[About this exercise] Work out how many lines of the material below mention the word "black"; reply with the number only.

[Recorded information]
• • • • • • •

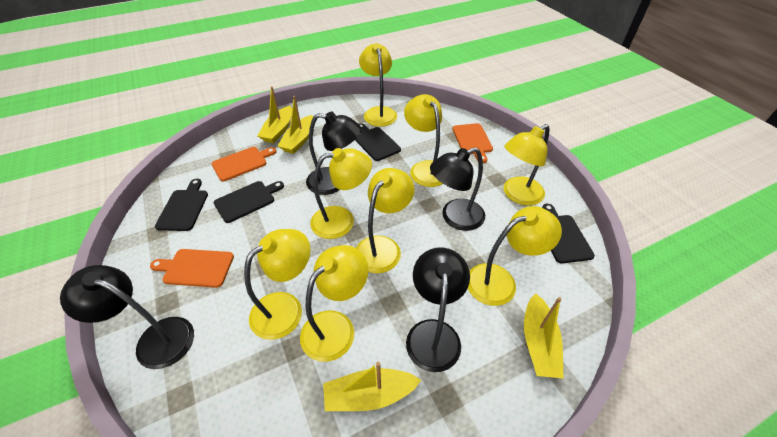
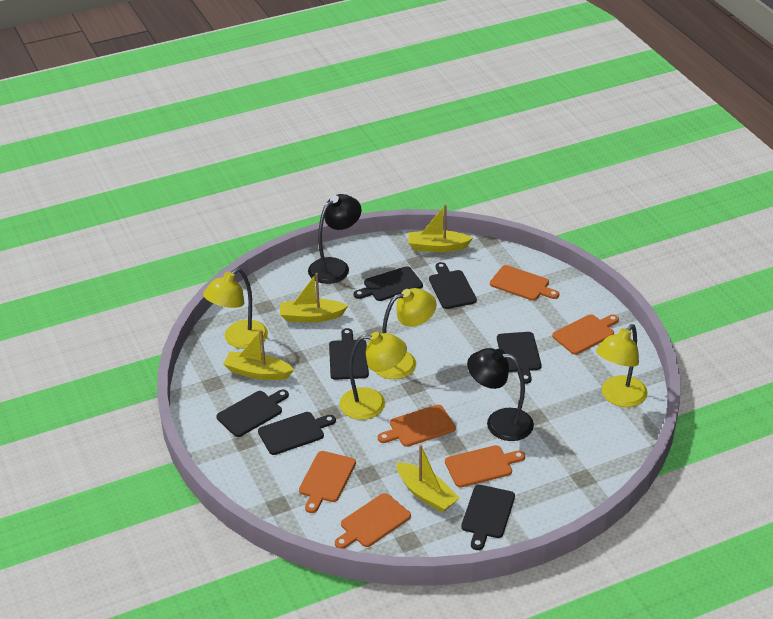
black cutting board: 4 -> 7
black lamp: 4 -> 2
orange cutting board: 3 -> 6
yellow lamp: 8 -> 4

• • • • • • •

[Answer box] 2